To do:
Please set down, unchanged, the line containing "C211: 47uF (plus" and all the lines that follow it until the data below ends.

Extracted material:
+--

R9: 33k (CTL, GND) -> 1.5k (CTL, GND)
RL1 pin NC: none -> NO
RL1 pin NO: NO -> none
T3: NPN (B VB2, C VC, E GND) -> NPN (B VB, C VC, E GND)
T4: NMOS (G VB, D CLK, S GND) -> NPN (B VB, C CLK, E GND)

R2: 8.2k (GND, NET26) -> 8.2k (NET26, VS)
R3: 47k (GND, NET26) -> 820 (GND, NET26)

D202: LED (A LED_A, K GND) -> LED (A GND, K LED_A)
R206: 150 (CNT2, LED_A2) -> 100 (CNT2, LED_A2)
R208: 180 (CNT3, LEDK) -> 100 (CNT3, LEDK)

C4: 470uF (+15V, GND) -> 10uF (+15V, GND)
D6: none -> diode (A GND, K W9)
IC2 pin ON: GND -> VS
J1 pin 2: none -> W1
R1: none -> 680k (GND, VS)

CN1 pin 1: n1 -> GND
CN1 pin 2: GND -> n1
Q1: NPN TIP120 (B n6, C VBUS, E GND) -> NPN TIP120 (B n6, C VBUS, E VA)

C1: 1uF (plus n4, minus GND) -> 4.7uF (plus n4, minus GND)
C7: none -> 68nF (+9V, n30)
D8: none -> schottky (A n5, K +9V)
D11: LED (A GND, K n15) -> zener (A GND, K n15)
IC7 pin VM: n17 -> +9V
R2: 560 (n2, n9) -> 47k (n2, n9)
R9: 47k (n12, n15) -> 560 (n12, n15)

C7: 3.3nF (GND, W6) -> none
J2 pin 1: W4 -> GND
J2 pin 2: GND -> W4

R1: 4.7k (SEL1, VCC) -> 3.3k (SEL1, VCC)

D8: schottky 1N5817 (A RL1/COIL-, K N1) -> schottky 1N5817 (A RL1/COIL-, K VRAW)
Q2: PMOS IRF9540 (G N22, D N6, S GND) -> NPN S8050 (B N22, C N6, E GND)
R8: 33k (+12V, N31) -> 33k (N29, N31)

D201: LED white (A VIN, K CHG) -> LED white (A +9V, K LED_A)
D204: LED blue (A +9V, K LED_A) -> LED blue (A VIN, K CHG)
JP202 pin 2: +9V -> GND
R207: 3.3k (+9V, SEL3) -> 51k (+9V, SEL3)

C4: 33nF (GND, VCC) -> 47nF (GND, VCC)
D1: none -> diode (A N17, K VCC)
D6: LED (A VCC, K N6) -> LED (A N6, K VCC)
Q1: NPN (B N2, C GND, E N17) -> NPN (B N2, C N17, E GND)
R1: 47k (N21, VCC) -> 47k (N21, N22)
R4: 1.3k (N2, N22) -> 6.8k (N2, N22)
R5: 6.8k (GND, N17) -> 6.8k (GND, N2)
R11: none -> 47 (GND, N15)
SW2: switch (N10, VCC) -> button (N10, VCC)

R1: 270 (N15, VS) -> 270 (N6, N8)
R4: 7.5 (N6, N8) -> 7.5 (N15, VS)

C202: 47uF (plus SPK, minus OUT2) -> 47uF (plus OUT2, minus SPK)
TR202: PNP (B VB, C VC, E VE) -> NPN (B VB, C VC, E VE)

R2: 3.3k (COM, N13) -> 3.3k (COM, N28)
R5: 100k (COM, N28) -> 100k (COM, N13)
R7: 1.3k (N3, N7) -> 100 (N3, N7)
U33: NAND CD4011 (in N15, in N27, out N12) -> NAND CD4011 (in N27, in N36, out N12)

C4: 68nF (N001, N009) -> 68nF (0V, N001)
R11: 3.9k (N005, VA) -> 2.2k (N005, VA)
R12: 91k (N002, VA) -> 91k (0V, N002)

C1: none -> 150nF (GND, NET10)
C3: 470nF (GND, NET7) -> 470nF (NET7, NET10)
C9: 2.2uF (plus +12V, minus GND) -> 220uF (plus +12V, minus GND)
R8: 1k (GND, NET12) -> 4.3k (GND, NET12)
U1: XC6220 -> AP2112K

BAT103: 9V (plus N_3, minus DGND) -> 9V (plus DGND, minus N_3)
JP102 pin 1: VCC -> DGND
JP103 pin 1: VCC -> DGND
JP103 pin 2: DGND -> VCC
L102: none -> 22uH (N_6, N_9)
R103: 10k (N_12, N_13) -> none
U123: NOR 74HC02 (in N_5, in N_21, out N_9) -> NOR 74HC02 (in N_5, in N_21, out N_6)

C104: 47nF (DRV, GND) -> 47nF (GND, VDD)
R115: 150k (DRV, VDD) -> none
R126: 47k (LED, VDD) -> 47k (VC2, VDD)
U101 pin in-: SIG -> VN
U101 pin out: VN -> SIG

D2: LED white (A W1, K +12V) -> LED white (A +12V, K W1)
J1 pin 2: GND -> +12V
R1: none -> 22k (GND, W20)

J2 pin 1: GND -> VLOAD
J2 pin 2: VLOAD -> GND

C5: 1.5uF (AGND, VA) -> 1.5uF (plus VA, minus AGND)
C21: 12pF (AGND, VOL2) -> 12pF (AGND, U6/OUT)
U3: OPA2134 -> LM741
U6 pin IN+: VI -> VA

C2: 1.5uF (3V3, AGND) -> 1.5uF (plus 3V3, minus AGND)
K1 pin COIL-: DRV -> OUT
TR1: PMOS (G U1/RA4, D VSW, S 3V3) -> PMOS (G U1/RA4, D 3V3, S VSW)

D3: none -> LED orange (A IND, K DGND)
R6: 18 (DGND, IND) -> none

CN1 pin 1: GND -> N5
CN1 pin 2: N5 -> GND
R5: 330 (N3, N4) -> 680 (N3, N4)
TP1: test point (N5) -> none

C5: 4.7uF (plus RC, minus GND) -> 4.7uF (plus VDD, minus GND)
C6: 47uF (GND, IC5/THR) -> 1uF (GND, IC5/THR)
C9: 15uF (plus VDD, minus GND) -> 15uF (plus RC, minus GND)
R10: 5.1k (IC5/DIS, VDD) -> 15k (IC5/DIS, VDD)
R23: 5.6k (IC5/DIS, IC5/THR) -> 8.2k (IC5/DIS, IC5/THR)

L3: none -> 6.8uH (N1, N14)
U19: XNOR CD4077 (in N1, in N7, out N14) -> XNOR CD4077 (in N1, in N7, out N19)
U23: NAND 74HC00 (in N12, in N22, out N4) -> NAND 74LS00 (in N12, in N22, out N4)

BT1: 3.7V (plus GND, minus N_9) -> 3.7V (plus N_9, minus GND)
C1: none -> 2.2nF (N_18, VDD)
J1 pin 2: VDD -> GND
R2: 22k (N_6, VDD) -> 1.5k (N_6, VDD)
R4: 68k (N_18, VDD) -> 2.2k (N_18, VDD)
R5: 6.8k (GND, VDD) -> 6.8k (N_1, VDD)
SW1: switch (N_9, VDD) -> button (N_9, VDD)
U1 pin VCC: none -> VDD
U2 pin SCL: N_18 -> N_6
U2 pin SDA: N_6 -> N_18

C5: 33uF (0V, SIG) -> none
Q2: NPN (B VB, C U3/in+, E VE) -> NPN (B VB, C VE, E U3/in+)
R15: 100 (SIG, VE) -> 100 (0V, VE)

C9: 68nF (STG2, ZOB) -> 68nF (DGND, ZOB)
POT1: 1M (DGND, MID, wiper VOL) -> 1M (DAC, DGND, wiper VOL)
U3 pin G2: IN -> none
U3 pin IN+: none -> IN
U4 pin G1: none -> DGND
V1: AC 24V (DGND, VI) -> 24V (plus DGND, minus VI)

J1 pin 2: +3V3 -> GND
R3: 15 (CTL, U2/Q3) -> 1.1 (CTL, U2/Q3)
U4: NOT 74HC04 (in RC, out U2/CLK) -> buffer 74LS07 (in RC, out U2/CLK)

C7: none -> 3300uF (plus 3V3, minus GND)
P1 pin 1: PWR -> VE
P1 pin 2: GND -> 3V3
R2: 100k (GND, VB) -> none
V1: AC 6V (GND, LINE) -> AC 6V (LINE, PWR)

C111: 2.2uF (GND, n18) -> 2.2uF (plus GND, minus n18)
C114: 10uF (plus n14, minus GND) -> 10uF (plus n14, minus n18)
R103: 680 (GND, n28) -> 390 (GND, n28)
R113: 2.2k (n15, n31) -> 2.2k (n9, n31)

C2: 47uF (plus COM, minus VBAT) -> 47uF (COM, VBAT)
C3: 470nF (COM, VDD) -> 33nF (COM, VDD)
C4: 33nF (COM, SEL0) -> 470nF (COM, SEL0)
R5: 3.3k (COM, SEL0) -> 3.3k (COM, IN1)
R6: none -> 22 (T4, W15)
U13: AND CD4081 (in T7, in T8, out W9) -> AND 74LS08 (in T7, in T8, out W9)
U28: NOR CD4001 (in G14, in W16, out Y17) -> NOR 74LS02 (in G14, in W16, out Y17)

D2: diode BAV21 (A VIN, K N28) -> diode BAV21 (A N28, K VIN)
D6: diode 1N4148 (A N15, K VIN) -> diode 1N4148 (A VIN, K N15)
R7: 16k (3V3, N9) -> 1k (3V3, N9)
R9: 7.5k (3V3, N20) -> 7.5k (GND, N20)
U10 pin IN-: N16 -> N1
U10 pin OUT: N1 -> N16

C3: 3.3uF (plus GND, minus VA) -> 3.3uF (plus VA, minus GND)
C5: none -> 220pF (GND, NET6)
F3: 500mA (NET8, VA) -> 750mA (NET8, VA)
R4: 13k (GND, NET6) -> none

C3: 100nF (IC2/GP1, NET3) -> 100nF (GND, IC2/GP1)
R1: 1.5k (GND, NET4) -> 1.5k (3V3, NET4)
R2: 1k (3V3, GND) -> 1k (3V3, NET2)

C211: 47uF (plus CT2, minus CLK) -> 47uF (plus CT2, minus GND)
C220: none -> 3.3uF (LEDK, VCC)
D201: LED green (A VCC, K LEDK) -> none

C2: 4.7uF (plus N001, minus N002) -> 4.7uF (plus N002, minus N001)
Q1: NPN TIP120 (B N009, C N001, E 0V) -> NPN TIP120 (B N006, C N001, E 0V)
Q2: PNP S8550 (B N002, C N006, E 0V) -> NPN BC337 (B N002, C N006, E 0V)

+--

Answer space:
C211: 47uF (plus CT2, minus CLK) -> 47uF (plus CT2, minus GND)
C220: none -> 3.3uF (LEDK, VCC)
D201: LED green (A VCC, K LEDK) -> none

C2: 4.7uF (plus N001, minus N002) -> 4.7uF (plus N002, minus N001)
Q1: NPN TIP120 (B N009, C N001, E 0V) -> NPN TIP120 (B N006, C N001, E 0V)
Q2: PNP S8550 (B N002, C N006, E 0V) -> NPN BC337 (B N002, C N006, E 0V)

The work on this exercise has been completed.